[Object correspondence data]
- - -

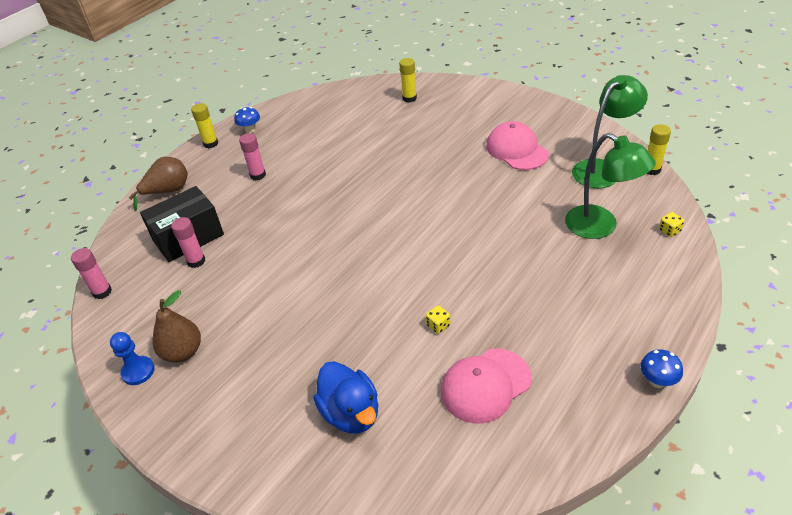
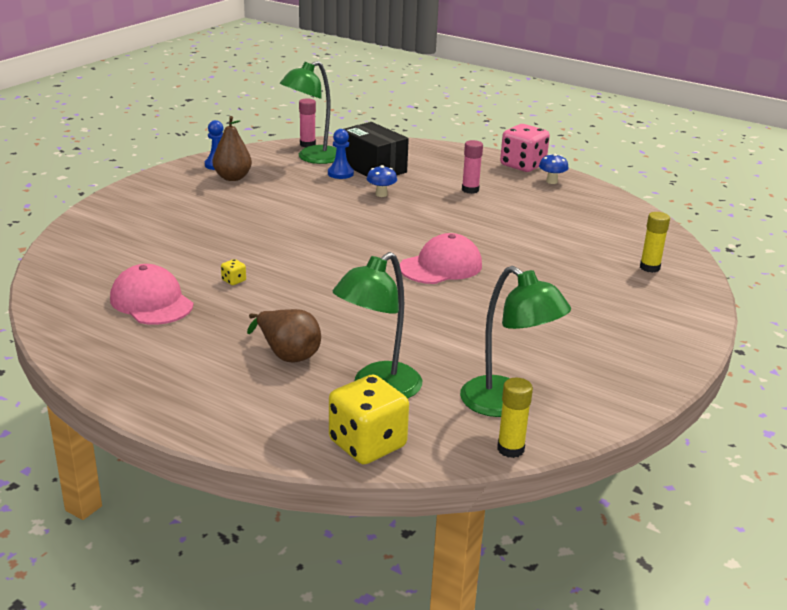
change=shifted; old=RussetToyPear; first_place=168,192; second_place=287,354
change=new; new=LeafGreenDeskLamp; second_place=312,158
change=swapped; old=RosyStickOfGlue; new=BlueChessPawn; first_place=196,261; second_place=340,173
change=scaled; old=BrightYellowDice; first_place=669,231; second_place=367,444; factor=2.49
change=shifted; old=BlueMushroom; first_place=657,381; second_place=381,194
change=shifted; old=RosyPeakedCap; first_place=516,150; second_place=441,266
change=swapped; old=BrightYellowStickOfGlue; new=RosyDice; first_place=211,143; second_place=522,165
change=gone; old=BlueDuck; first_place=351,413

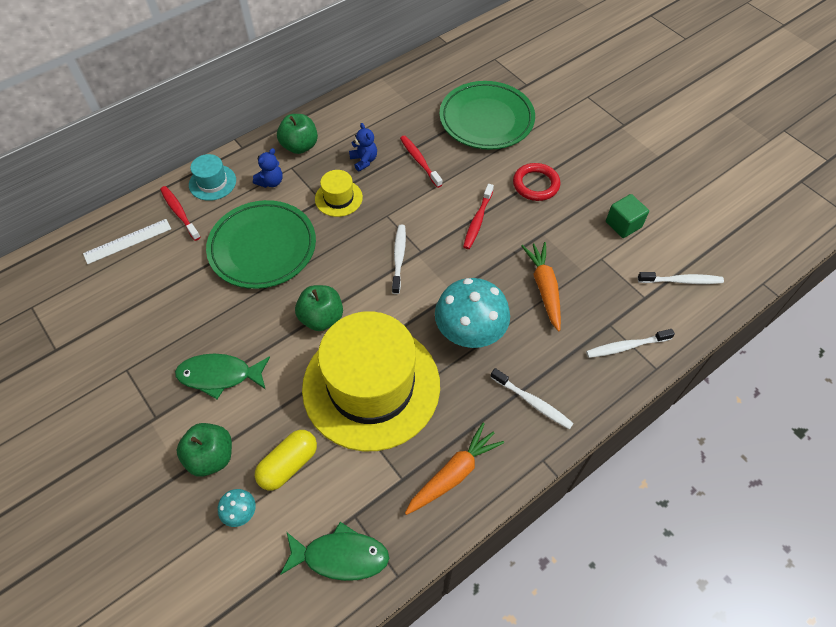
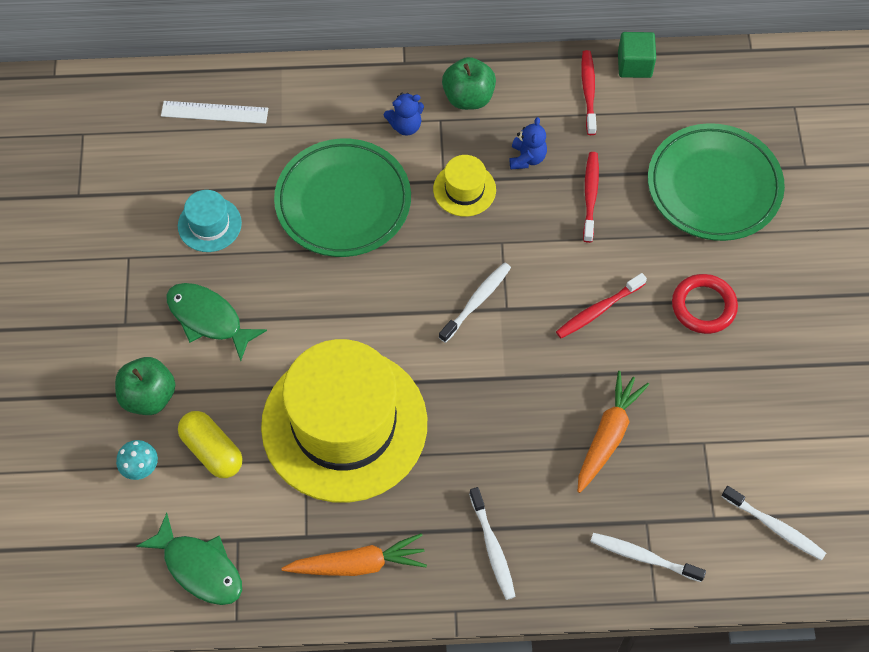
change=shifted; old=TurquoiseTopHat; first_place=212,182; second_place=209,224
change=rotated; old=BrightYellowPill; first_place=288,464; second_place=212,451; degrees=60
change=shifted; old=ScarletToothBrush; first_place=179,213; second_place=588,92
change=shifted; old=LeafGreenCube; first_place=623,224; second_place=634,65
change=gone; old=LeafGreenToyApple; first_place=321,318
change=gone; old=TurquoiseMushroom; first_place=470,332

- - -

### What the task requires
Return all the data exactly, and keep the pictures out.

### Task result
change=shifted; old=RussetToyPear; first_place=168,192; second_place=287,354
change=new; new=LeafGreenDeskLamp; second_place=312,158
change=swapped; old=RosyStickOfGlue; new=BlueChessPawn; first_place=196,261; second_place=340,173
change=scaled; old=BrightYellowDice; first_place=669,231; second_place=367,444; factor=2.49
change=shifted; old=BlueMushroom; first_place=657,381; second_place=381,194
change=shifted; old=RosyPeakedCap; first_place=516,150; second_place=441,266
change=swapped; old=BrightYellowStickOfGlue; new=RosyDice; first_place=211,143; second_place=522,165
change=gone; old=BlueDuck; first_place=351,413

change=shifted; old=TurquoiseTopHat; first_place=212,182; second_place=209,224
change=rotated; old=BrightYellowPill; first_place=288,464; second_place=212,451; degrees=60
change=shifted; old=ScarletToothBrush; first_place=179,213; second_place=588,92
change=shifted; old=LeafGreenCube; first_place=623,224; second_place=634,65
change=gone; old=LeafGreenToyApple; first_place=321,318
change=gone; old=TurquoiseMushroom; first_place=470,332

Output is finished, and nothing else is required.